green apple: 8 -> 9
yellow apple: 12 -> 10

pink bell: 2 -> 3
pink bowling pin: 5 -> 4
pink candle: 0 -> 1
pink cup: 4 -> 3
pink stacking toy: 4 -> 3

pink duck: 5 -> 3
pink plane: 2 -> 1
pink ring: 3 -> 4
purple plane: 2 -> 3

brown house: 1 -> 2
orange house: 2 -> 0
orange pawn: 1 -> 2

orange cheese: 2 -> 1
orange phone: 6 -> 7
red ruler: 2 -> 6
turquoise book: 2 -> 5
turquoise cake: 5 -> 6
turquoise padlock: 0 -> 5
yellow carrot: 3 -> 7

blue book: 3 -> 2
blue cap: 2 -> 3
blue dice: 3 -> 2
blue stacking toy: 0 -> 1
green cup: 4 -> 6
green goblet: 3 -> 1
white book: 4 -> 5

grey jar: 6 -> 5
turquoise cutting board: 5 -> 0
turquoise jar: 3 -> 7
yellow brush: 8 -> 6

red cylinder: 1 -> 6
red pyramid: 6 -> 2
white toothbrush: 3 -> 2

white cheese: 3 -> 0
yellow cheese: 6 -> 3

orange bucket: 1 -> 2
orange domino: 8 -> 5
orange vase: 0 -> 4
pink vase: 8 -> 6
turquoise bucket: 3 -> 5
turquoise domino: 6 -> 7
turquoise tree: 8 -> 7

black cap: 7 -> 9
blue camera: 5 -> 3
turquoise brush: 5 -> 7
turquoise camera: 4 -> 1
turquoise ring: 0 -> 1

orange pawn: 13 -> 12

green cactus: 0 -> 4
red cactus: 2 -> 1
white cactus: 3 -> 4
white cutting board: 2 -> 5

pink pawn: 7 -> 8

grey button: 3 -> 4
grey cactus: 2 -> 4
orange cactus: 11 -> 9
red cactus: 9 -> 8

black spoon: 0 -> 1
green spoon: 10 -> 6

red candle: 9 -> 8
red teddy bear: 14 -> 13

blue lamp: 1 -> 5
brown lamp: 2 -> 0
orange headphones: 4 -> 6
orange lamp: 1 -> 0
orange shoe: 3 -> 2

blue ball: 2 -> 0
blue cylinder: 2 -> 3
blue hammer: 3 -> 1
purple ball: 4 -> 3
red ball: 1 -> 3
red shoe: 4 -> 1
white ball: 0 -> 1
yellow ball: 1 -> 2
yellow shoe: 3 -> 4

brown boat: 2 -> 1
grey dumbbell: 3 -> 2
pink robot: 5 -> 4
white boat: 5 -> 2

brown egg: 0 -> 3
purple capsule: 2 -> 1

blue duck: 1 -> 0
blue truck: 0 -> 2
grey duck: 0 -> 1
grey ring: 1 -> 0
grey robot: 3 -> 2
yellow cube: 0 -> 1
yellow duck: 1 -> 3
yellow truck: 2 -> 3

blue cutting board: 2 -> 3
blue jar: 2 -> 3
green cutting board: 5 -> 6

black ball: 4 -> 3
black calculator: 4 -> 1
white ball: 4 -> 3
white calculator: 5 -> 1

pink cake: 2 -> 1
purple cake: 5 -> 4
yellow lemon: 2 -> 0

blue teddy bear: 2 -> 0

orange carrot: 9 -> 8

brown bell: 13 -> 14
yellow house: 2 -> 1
____________
*EXERCISE:*
Could you give every entry again, exactly as written?

*WORKED SOLUTION:*
green apple: 8 -> 9
yellow apple: 12 -> 10

pink bell: 2 -> 3
pink bowling pin: 5 -> 4
pink candle: 0 -> 1
pink cup: 4 -> 3
pink stacking toy: 4 -> 3

pink duck: 5 -> 3
pink plane: 2 -> 1
pink ring: 3 -> 4
purple plane: 2 -> 3

brown house: 1 -> 2
orange house: 2 -> 0
orange pawn: 1 -> 2

orange cheese: 2 -> 1
orange phone: 6 -> 7
red ruler: 2 -> 6
turquoise book: 2 -> 5
turquoise cake: 5 -> 6
turquoise padlock: 0 -> 5
yellow carrot: 3 -> 7

blue book: 3 -> 2
blue cap: 2 -> 3
blue dice: 3 -> 2
blue stacking toy: 0 -> 1
green cup: 4 -> 6
green goblet: 3 -> 1
white book: 4 -> 5

grey jar: 6 -> 5
turquoise cutting board: 5 -> 0
turquoise jar: 3 -> 7
yellow brush: 8 -> 6

red cylinder: 1 -> 6
red pyramid: 6 -> 2
white toothbrush: 3 -> 2

white cheese: 3 -> 0
yellow cheese: 6 -> 3

orange bucket: 1 -> 2
orange domino: 8 -> 5
orange vase: 0 -> 4
pink vase: 8 -> 6
turquoise bucket: 3 -> 5
turquoise domino: 6 -> 7
turquoise tree: 8 -> 7

black cap: 7 -> 9
blue camera: 5 -> 3
turquoise brush: 5 -> 7
turquoise camera: 4 -> 1
turquoise ring: 0 -> 1

orange pawn: 13 -> 12

green cactus: 0 -> 4
red cactus: 2 -> 1
white cactus: 3 -> 4
white cutting board: 2 -> 5

pink pawn: 7 -> 8

grey button: 3 -> 4
grey cactus: 2 -> 4
orange cactus: 11 -> 9
red cactus: 9 -> 8

black spoon: 0 -> 1
green spoon: 10 -> 6

red candle: 9 -> 8
red teddy bear: 14 -> 13

blue lamp: 1 -> 5
brown lamp: 2 -> 0
orange headphones: 4 -> 6
orange lamp: 1 -> 0
orange shoe: 3 -> 2

blue ball: 2 -> 0
blue cylinder: 2 -> 3
blue hammer: 3 -> 1
purple ball: 4 -> 3
red ball: 1 -> 3
red shoe: 4 -> 1
white ball: 0 -> 1
yellow ball: 1 -> 2
yellow shoe: 3 -> 4

brown boat: 2 -> 1
grey dumbbell: 3 -> 2
pink robot: 5 -> 4
white boat: 5 -> 2

brown egg: 0 -> 3
purple capsule: 2 -> 1

blue duck: 1 -> 0
blue truck: 0 -> 2
grey duck: 0 -> 1
grey ring: 1 -> 0
grey robot: 3 -> 2
yellow cube: 0 -> 1
yellow duck: 1 -> 3
yellow truck: 2 -> 3

blue cutting board: 2 -> 3
blue jar: 2 -> 3
green cutting board: 5 -> 6

black ball: 4 -> 3
black calculator: 4 -> 1
white ball: 4 -> 3
white calculator: 5 -> 1

pink cake: 2 -> 1
purple cake: 5 -> 4
yellow lemon: 2 -> 0

blue teddy bear: 2 -> 0

orange carrot: 9 -> 8

brown bell: 13 -> 14
yellow house: 2 -> 1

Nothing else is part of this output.